[Before-and-after object listings]
—————

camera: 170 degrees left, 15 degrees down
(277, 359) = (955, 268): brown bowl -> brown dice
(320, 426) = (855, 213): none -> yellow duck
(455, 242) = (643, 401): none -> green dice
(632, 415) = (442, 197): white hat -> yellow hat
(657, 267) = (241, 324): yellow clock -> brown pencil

—————

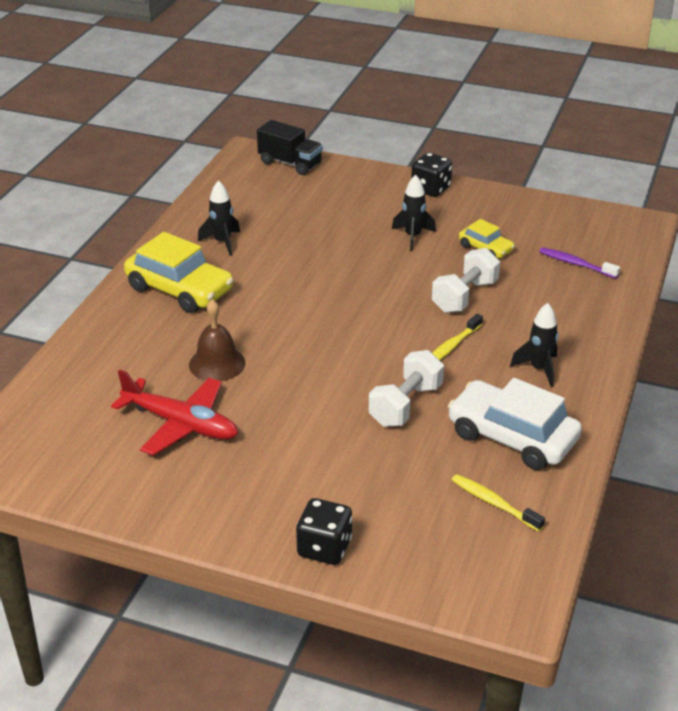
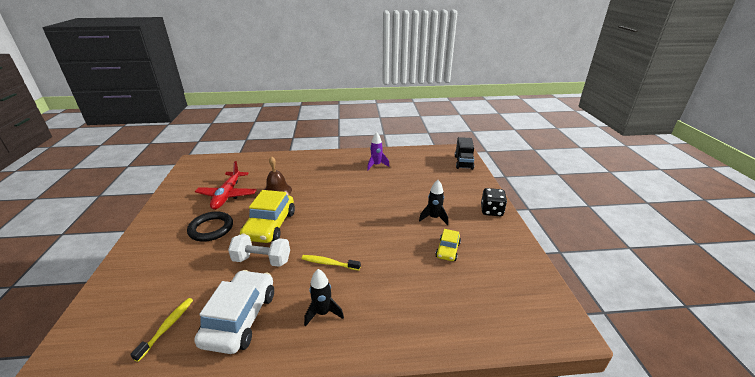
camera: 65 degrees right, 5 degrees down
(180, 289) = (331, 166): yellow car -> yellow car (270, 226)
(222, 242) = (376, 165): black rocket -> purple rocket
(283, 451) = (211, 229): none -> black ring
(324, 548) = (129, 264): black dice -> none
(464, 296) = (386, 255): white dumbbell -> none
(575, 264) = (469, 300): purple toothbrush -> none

—————

**PROMPT:** Restate word for word the entries above, starting at the line with "camera: 170 degrees left, 15 degrees down" and ending at the line with "(657, 267) = (241, 324): yellow", inclusive, and no others.

**RESULT OF THIS EXERCISE:**
camera: 170 degrees left, 15 degrees down
(277, 359) = (955, 268): brown bowl -> brown dice
(320, 426) = (855, 213): none -> yellow duck
(455, 242) = (643, 401): none -> green dice
(632, 415) = (442, 197): white hat -> yellow hat
(657, 267) = (241, 324): yellow clock -> brown pencil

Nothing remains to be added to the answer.